With the material below, print exactly the lines between the line holding "release.xlsx: [1345,679,1945,1212] ->" and the line holding "sprint55.log: [637,171,664,205] ->", inclusive. Add nothing else.

++++

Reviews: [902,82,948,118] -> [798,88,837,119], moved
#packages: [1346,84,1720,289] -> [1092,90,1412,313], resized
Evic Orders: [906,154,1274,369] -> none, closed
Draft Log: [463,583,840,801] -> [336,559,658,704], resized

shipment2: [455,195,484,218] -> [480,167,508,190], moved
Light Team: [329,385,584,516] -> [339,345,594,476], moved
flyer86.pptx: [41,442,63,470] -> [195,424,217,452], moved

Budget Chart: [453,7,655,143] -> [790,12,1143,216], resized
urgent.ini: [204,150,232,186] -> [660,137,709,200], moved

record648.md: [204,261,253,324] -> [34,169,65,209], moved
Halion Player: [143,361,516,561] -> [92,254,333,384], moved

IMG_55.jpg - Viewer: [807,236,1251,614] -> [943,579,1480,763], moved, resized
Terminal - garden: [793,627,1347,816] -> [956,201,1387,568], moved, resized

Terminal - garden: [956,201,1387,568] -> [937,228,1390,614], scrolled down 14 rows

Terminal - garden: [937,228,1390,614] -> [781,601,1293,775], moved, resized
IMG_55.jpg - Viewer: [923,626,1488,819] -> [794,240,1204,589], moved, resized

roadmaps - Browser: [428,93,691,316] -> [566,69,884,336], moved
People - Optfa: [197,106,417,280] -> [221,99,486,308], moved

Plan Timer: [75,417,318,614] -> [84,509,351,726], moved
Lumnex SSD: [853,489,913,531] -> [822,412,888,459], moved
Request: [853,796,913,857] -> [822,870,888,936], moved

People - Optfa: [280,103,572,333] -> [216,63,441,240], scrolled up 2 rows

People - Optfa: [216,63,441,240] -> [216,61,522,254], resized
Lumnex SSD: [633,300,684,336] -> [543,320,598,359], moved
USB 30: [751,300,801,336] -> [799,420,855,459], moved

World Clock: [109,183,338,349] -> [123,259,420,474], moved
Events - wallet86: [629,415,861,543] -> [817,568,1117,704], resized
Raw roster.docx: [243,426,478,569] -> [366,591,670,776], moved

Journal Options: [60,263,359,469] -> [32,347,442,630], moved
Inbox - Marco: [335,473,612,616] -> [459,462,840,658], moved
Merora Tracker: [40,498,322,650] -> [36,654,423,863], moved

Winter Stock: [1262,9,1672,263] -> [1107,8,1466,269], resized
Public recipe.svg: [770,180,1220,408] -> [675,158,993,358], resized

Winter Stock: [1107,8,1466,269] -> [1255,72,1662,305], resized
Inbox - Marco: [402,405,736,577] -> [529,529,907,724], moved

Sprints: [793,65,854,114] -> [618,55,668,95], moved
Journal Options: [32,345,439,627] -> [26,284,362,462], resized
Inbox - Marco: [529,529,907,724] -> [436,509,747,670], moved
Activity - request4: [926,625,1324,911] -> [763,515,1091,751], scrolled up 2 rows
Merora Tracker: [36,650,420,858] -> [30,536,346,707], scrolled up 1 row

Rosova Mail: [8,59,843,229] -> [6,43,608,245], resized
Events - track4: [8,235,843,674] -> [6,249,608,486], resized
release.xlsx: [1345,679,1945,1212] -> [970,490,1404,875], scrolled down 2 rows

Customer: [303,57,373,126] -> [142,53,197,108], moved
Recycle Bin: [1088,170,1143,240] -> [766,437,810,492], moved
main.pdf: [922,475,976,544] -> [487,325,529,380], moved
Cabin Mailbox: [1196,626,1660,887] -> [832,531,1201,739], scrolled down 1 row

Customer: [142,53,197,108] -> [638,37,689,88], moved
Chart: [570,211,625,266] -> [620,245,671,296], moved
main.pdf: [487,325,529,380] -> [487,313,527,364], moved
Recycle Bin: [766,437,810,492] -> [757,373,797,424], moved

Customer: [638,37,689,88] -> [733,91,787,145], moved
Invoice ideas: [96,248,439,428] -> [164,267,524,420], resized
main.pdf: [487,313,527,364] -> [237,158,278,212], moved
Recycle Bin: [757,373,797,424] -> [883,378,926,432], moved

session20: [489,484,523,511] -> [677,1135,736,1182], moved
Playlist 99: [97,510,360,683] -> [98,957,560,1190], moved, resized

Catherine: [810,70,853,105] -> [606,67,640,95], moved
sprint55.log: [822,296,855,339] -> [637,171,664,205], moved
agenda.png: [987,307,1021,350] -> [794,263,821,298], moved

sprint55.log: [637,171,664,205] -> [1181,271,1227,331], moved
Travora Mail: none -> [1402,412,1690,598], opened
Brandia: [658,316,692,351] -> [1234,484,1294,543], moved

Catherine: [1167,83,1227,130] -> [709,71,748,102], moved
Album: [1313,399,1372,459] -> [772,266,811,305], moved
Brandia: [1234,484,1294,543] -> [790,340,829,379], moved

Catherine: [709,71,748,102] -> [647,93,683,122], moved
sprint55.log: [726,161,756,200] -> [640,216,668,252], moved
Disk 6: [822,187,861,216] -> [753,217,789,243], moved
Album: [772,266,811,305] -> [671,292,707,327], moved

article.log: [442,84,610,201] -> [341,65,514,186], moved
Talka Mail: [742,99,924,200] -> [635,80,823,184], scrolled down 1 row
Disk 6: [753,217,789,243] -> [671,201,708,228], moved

++++

• **Expected answer**
release.xlsx: [1345,679,1945,1212] -> [970,490,1404,875], scrolled down 2 rows

Customer: [303,57,373,126] -> [142,53,197,108], moved
Recycle Bin: [1088,170,1143,240] -> [766,437,810,492], moved
main.pdf: [922,475,976,544] -> [487,325,529,380], moved
Cabin Mailbox: [1196,626,1660,887] -> [832,531,1201,739], scrolled down 1 row

Customer: [142,53,197,108] -> [638,37,689,88], moved
Chart: [570,211,625,266] -> [620,245,671,296], moved
main.pdf: [487,325,529,380] -> [487,313,527,364], moved
Recycle Bin: [766,437,810,492] -> [757,373,797,424], moved

Customer: [638,37,689,88] -> [733,91,787,145], moved
Invoice ideas: [96,248,439,428] -> [164,267,524,420], resized
main.pdf: [487,313,527,364] -> [237,158,278,212], moved
Recycle Bin: [757,373,797,424] -> [883,378,926,432], moved

session20: [489,484,523,511] -> [677,1135,736,1182], moved
Playlist 99: [97,510,360,683] -> [98,957,560,1190], moved, resized

Catherine: [810,70,853,105] -> [606,67,640,95], moved
sprint55.log: [822,296,855,339] -> [637,171,664,205], moved
agenda.png: [987,307,1021,350] -> [794,263,821,298], moved

sprint55.log: [637,171,664,205] -> [1181,271,1227,331], moved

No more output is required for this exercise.